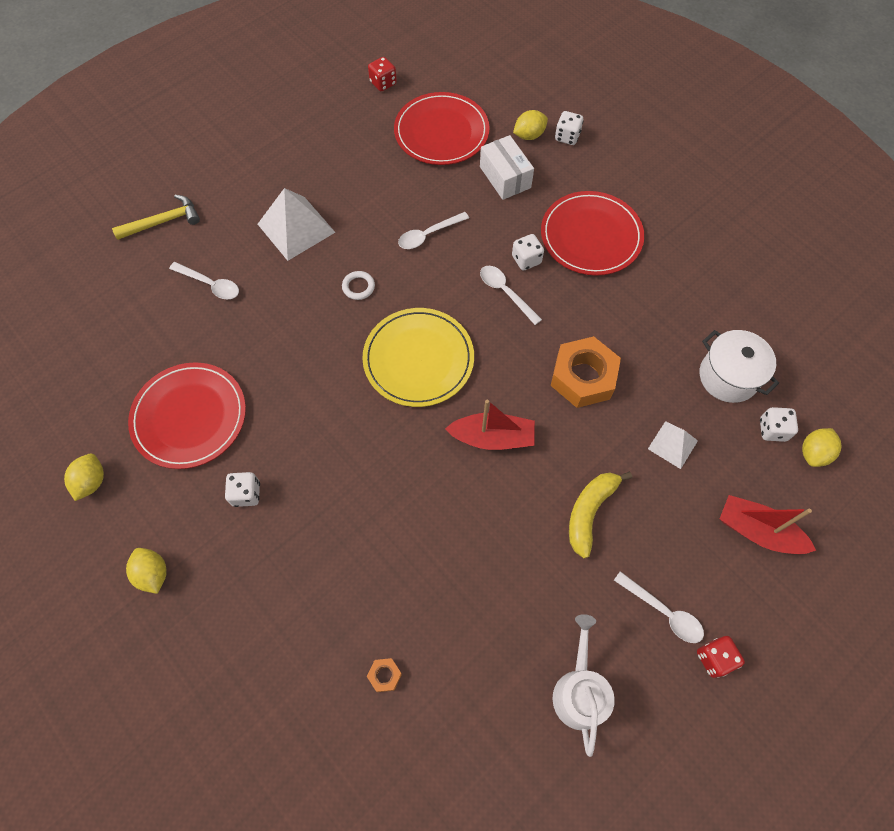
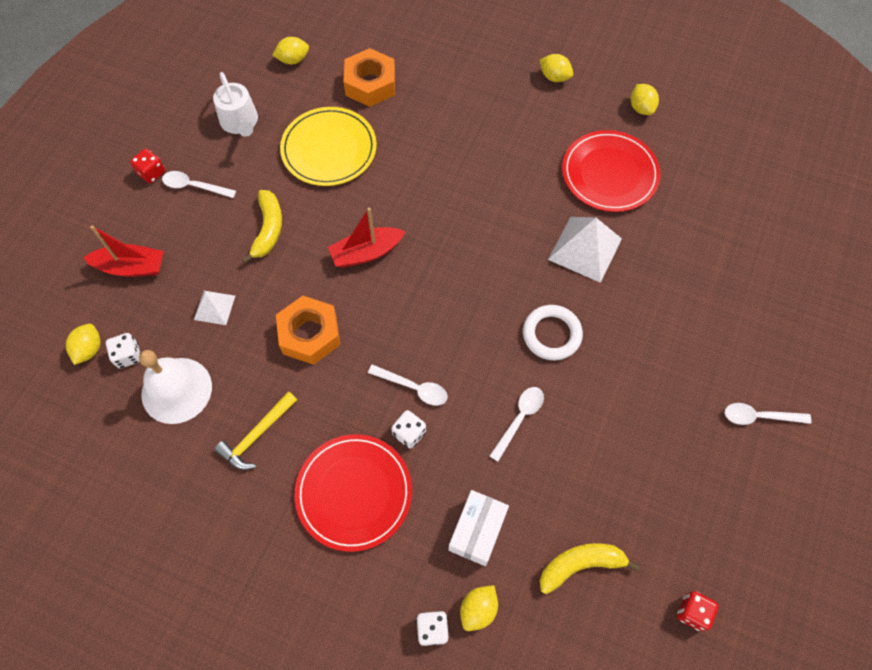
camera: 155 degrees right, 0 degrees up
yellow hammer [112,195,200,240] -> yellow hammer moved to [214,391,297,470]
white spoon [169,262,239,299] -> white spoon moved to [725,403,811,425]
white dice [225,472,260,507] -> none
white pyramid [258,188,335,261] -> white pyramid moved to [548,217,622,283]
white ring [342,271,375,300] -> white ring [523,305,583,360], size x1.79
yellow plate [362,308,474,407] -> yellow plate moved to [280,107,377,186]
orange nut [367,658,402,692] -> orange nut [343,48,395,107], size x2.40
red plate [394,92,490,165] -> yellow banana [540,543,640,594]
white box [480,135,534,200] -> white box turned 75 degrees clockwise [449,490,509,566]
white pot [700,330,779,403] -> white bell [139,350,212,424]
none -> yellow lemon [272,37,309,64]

-----

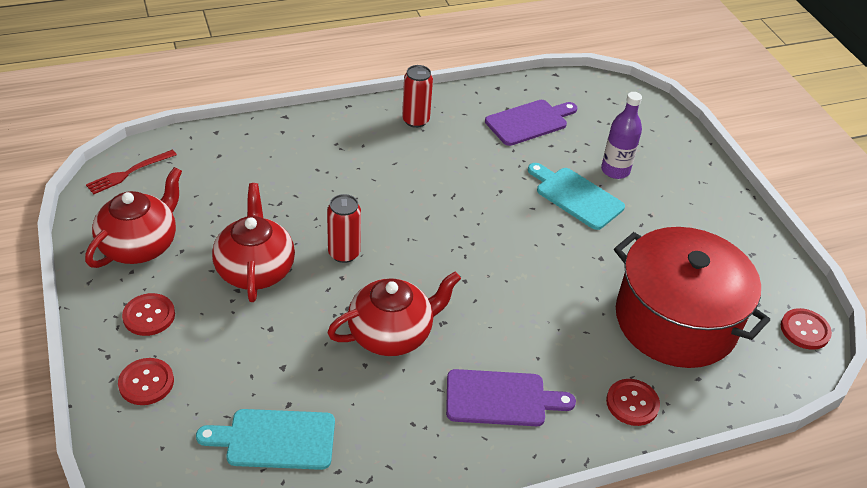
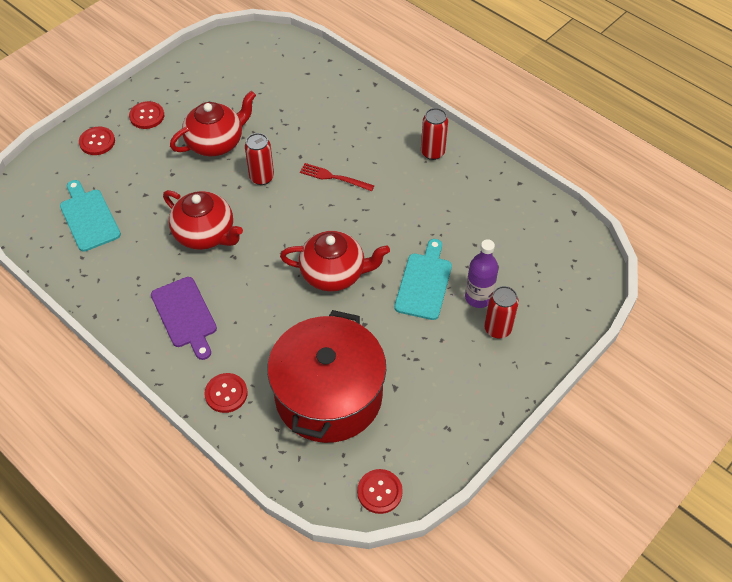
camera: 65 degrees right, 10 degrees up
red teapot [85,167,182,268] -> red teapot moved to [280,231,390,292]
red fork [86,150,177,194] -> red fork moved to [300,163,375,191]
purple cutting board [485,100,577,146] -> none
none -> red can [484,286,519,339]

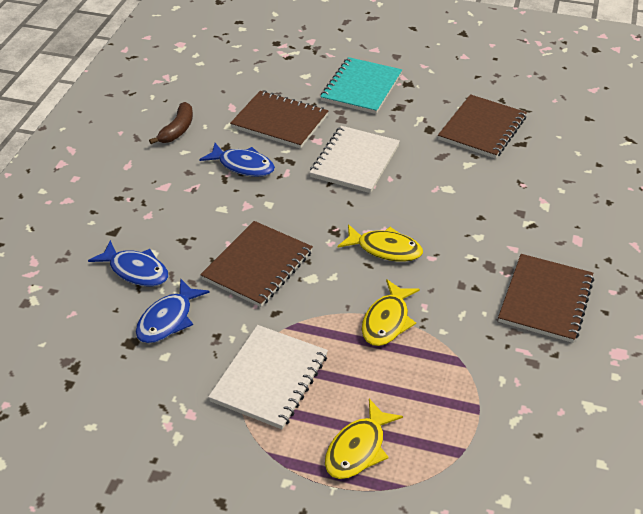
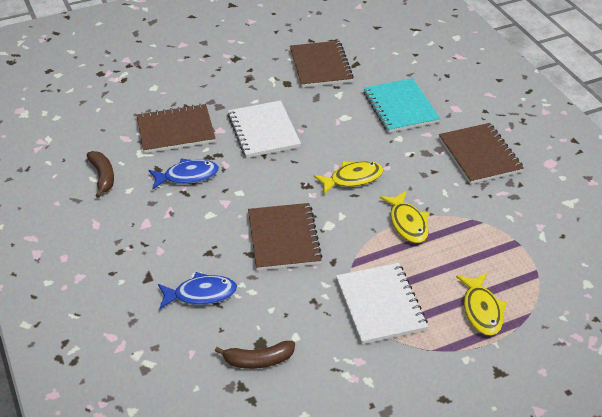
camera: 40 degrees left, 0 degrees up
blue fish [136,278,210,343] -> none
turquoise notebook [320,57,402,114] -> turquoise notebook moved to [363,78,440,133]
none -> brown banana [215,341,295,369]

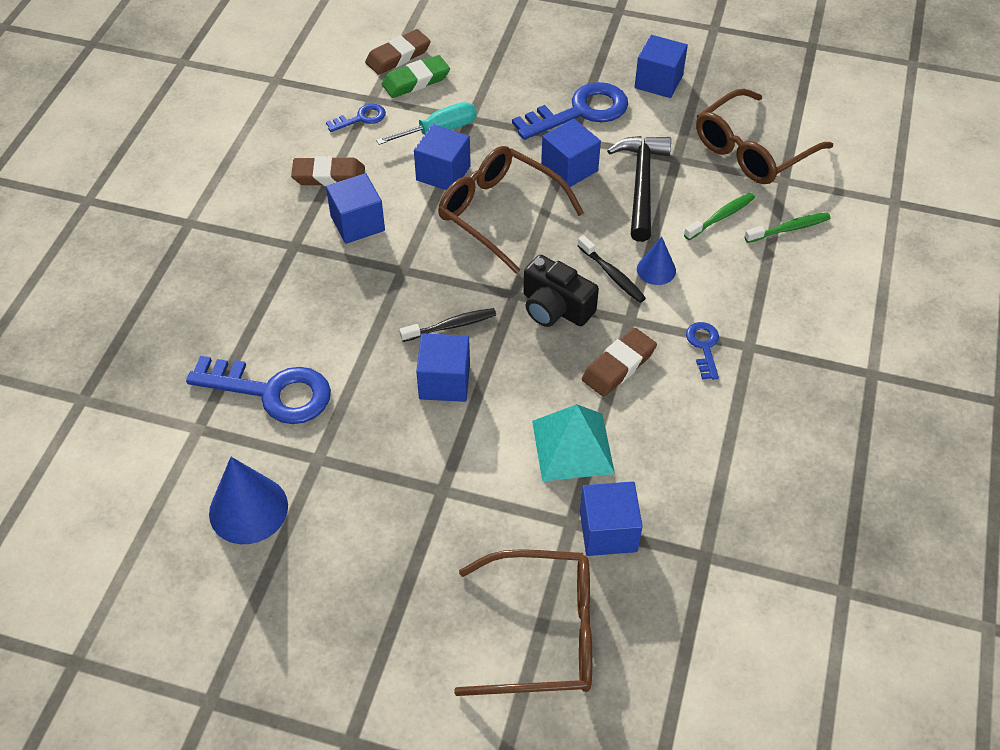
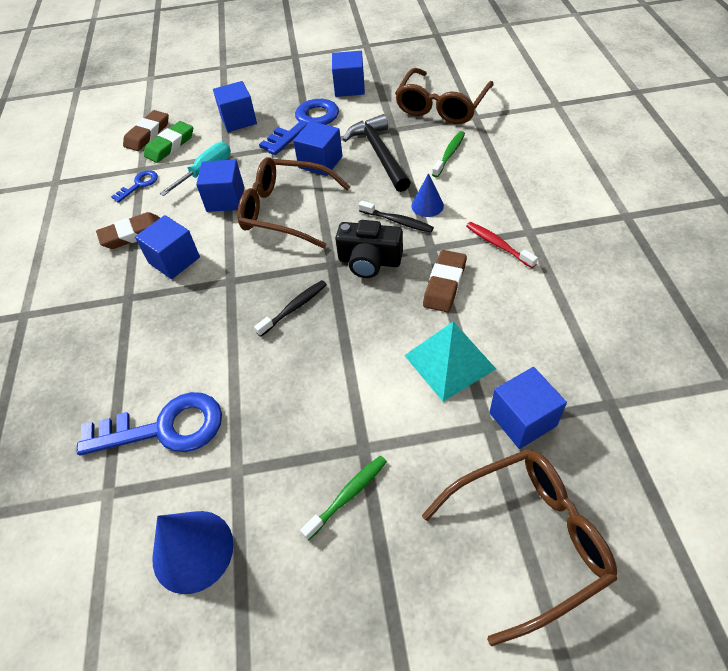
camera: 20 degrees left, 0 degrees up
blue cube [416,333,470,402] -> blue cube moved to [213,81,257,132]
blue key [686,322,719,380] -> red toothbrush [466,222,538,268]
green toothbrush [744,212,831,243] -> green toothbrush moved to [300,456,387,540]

-----

## Directions for this task
From the material above, copy exactly the lines between the line holding "yellow plate [362,308,474,407]" and the line holding "white box [480,135,534,200]", inclusive, and only those.

## Your response
yellow plate [362,308,474,407] -> yellow plate moved to [280,107,377,186]
orange nut [367,658,402,692] -> orange nut [343,48,395,107], size x2.40
red plate [394,92,490,165] -> yellow banana [540,543,640,594]
white box [480,135,534,200] -> white box turned 75 degrees clockwise [449,490,509,566]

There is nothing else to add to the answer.